-- Opening Marker --

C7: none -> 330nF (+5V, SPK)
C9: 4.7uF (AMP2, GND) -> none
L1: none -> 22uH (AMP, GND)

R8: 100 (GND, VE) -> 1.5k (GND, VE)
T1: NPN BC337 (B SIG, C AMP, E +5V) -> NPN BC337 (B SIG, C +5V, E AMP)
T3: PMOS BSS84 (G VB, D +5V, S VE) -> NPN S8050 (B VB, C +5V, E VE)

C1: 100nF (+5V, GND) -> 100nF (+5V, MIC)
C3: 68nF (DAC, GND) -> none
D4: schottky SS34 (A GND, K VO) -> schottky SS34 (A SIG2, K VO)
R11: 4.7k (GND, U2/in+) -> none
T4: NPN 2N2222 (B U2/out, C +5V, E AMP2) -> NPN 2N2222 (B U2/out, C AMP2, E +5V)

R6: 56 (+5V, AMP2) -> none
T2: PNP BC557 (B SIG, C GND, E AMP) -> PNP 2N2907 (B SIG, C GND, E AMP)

-- Closing Marker --

■ Work order ■
Scan the material above for the string "none" and return the lines that hold it.

■ Your solution ■
C7: none -> 330nF (+5V, SPK)
C9: 4.7uF (AMP2, GND) -> none
L1: none -> 22uH (AMP, GND)
C3: 68nF (DAC, GND) -> none
R11: 4.7k (GND, U2/in+) -> none
R6: 56 (+5V, AMP2) -> none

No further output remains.